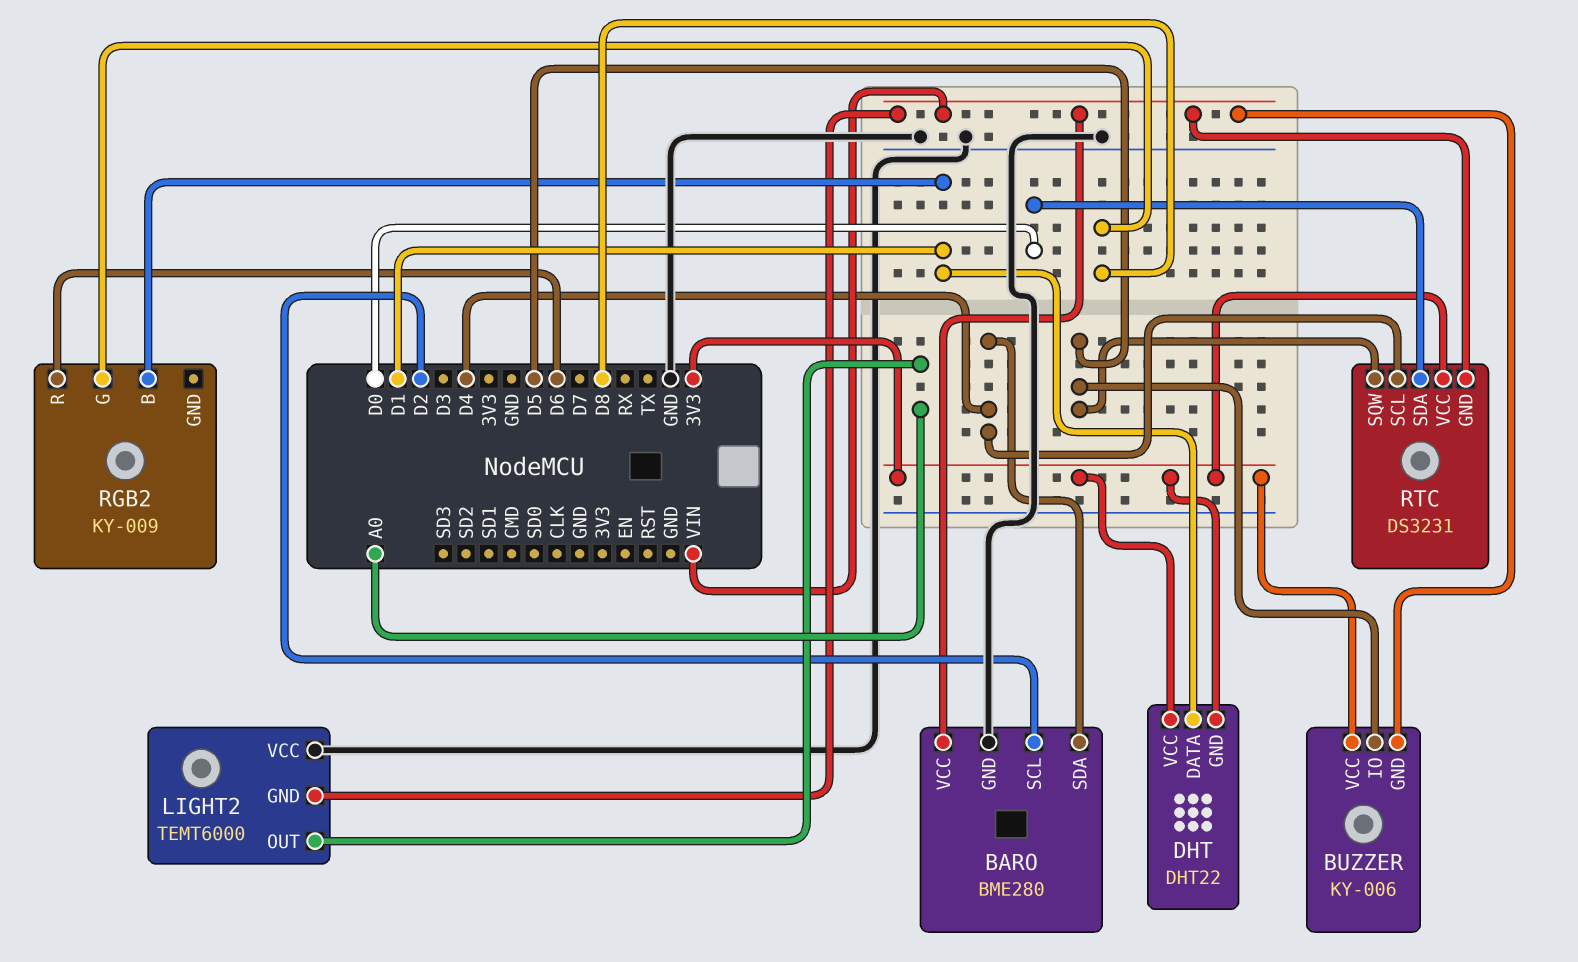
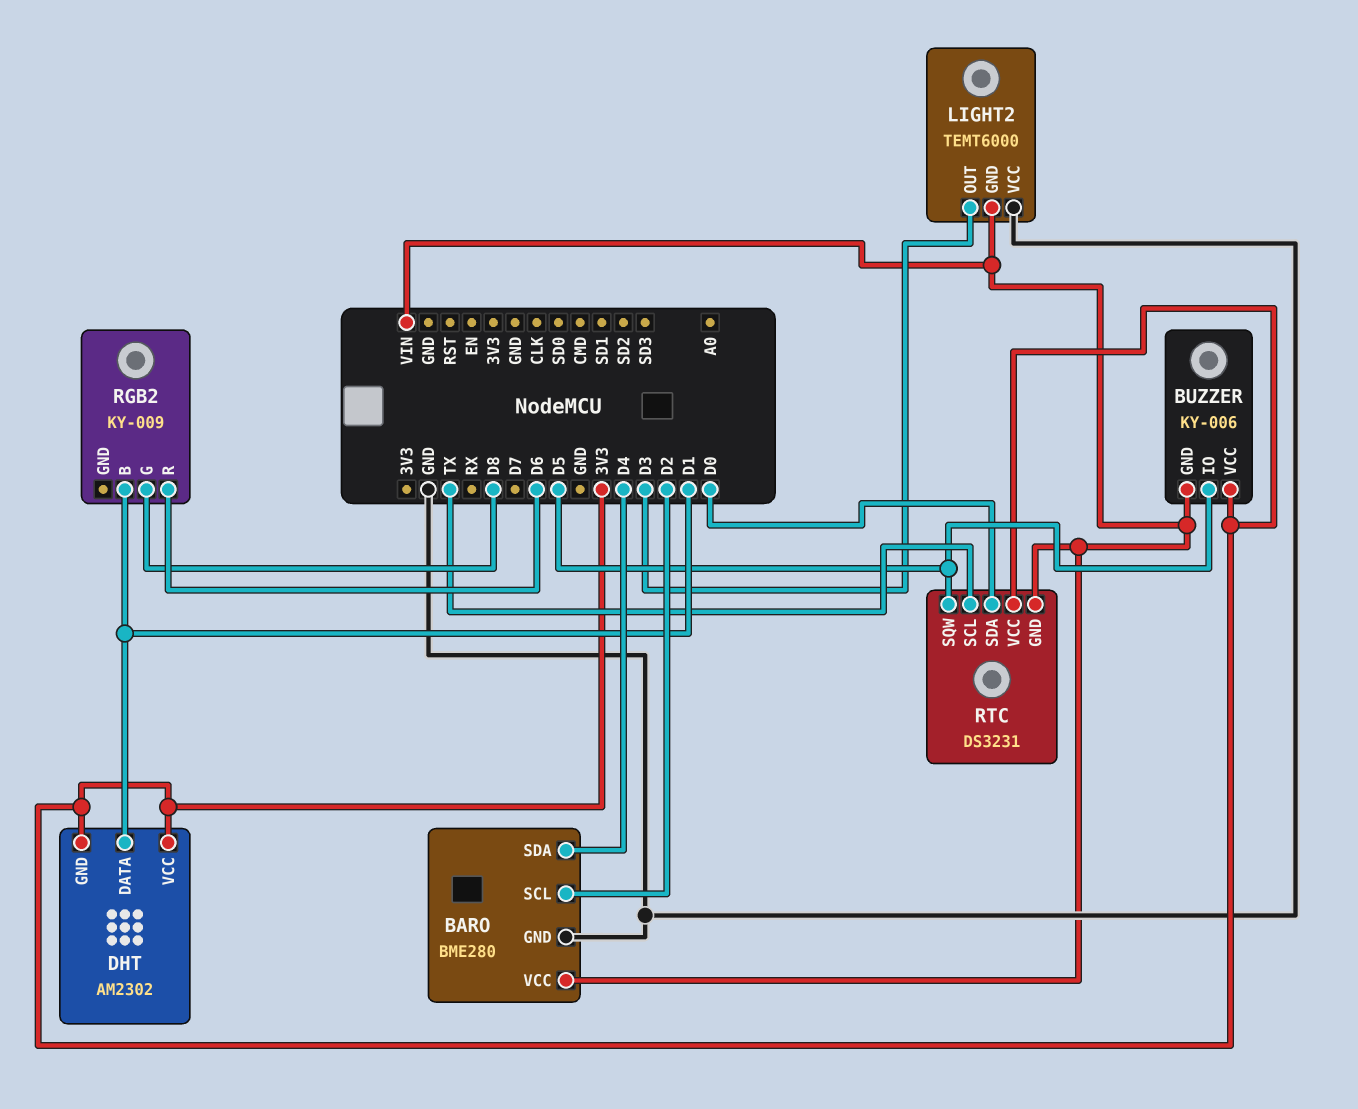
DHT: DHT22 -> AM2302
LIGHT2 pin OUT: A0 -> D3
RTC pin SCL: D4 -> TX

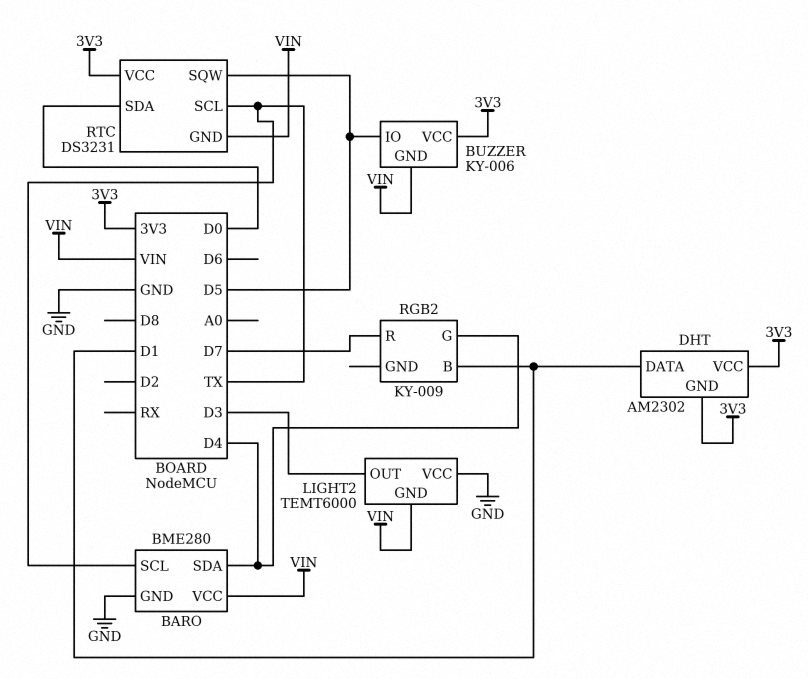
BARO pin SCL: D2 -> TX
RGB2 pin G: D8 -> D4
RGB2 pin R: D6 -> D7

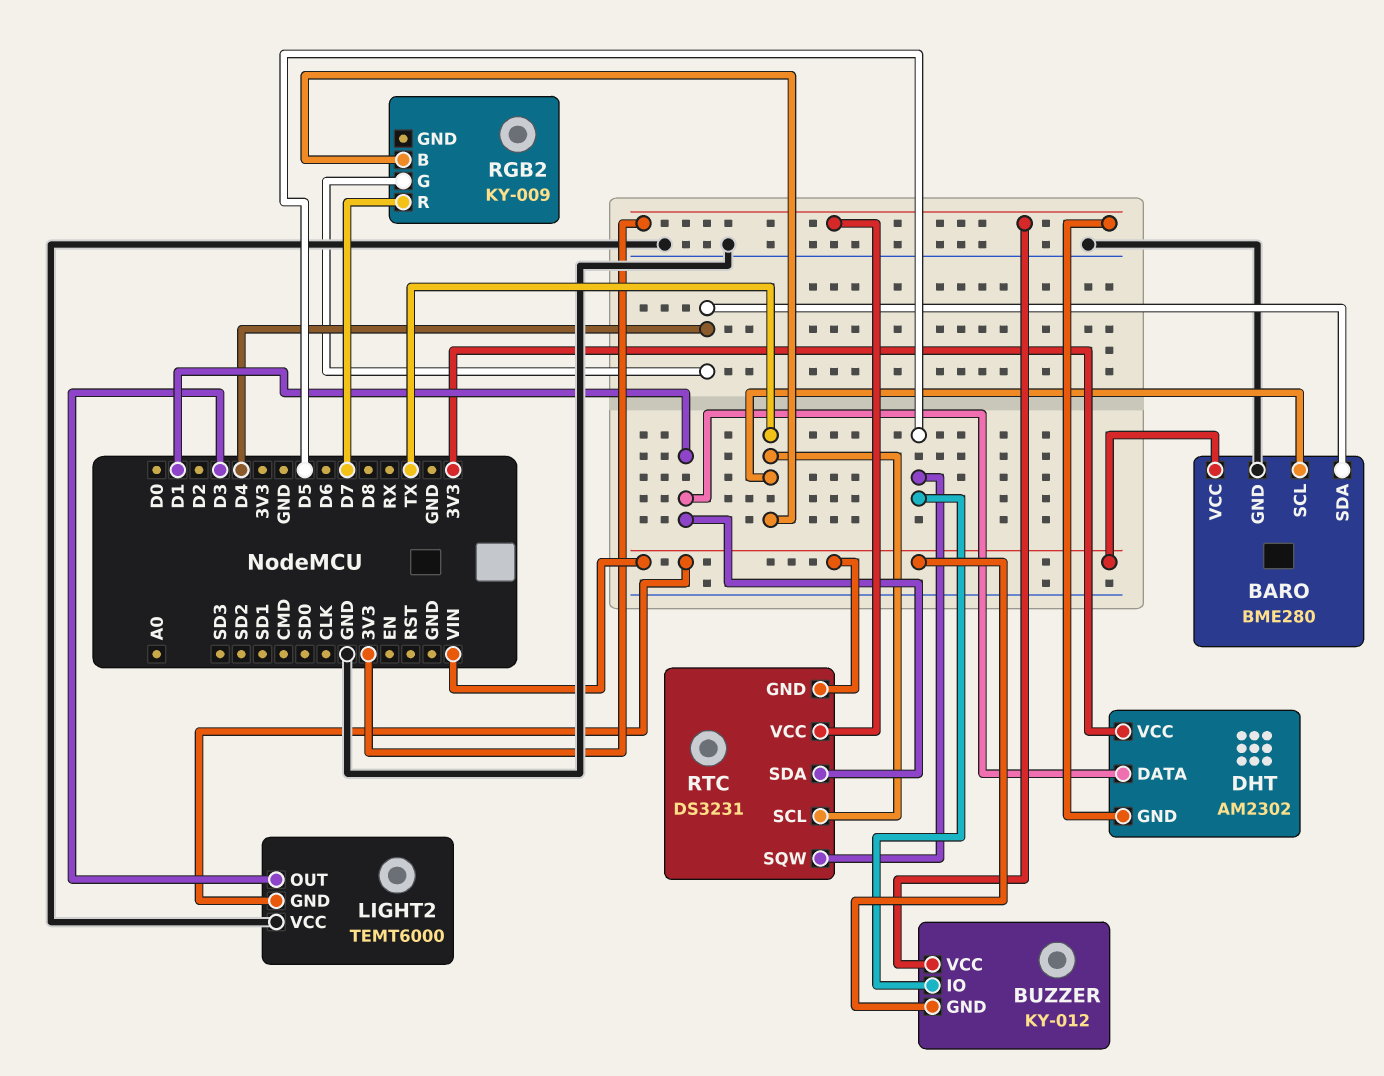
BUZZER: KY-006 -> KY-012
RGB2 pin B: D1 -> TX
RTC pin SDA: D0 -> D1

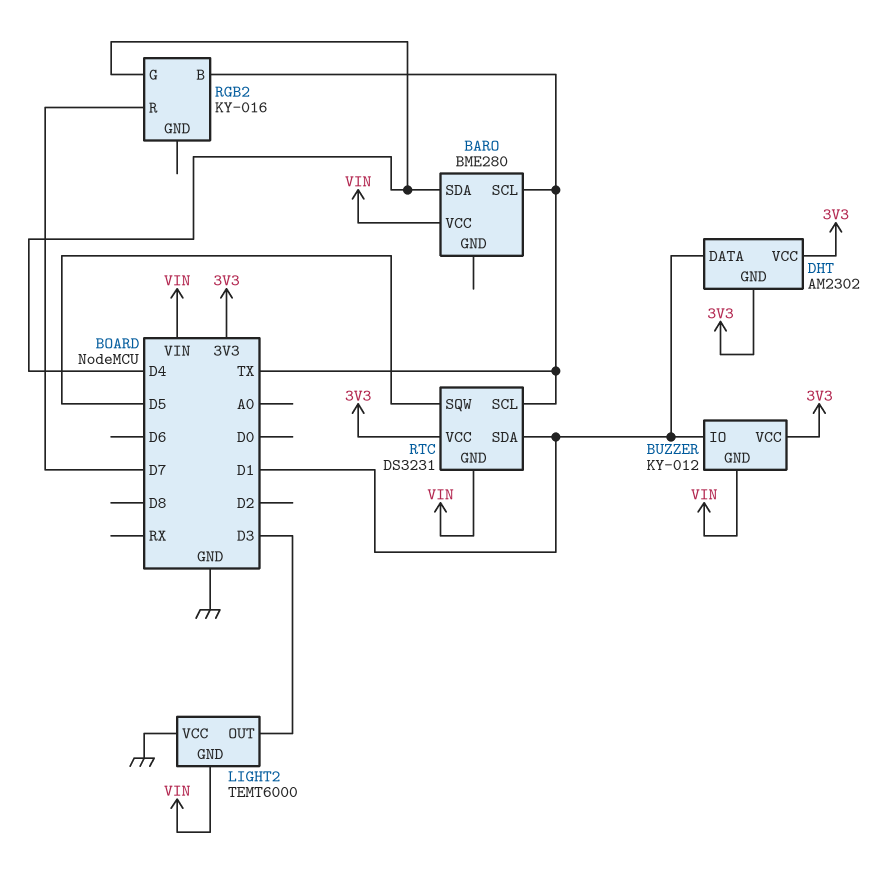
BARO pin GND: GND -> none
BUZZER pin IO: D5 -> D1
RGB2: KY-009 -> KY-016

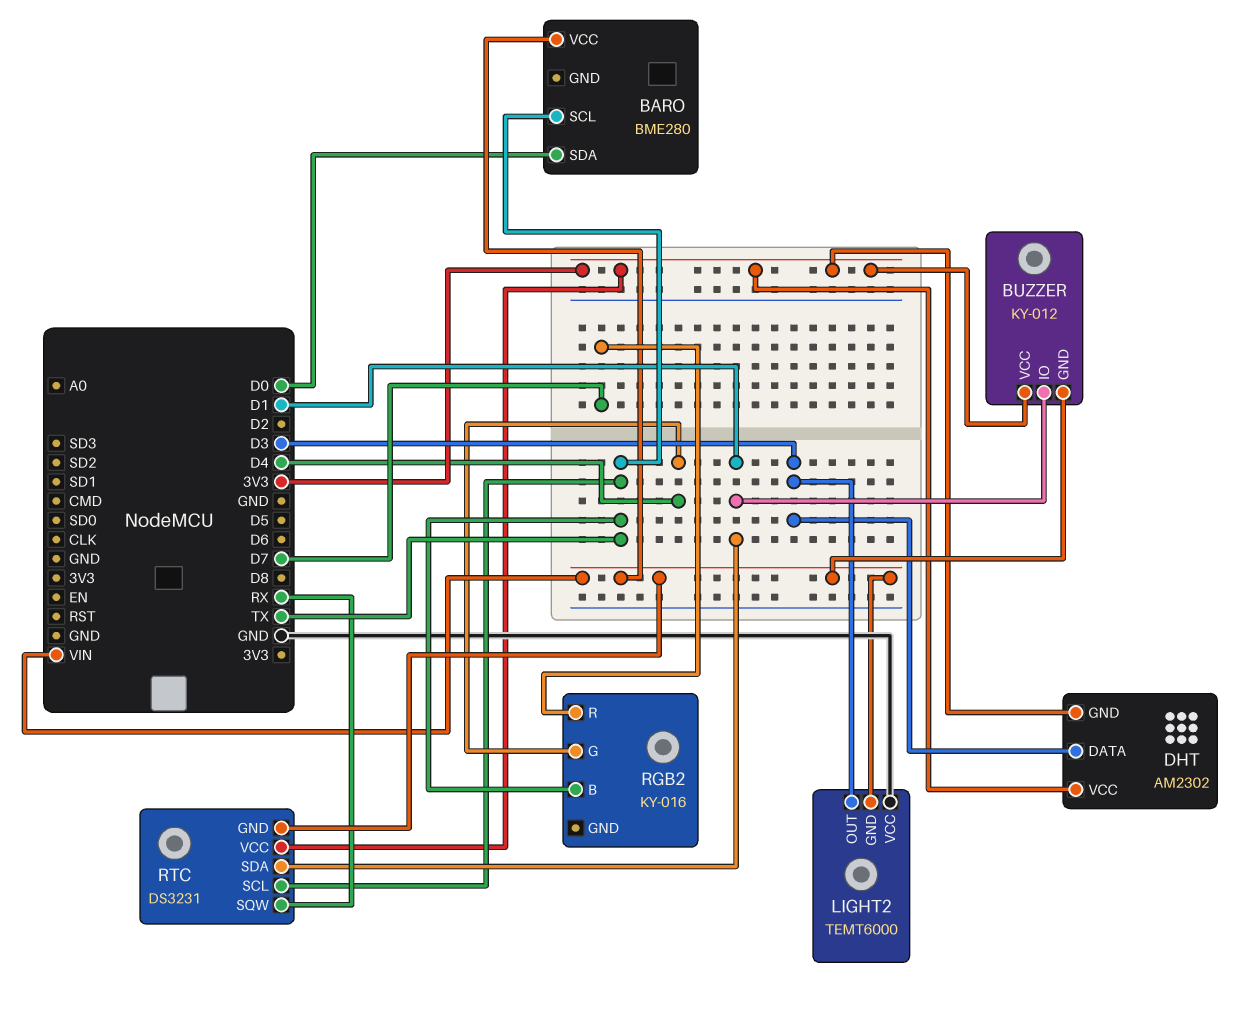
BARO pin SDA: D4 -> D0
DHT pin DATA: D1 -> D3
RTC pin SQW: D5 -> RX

==

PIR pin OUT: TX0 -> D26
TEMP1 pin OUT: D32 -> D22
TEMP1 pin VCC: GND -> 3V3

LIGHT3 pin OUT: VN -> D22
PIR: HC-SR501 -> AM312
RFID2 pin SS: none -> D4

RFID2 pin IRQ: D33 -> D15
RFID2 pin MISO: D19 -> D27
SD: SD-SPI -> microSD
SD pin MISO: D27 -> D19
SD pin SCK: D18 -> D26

* **WHAT THIS TASK INVOLVES**: Look above for the line holding "RFID2 pin SS: none -> D4" and the line holding "SD pin SCK: D18 -> D26", then output exactly those two lines and every line between them, nothing more.

* **OUTPUT BELOW**:
RFID2 pin SS: none -> D4

RFID2 pin IRQ: D33 -> D15
RFID2 pin MISO: D19 -> D27
SD: SD-SPI -> microSD
SD pin MISO: D27 -> D19
SD pin SCK: D18 -> D26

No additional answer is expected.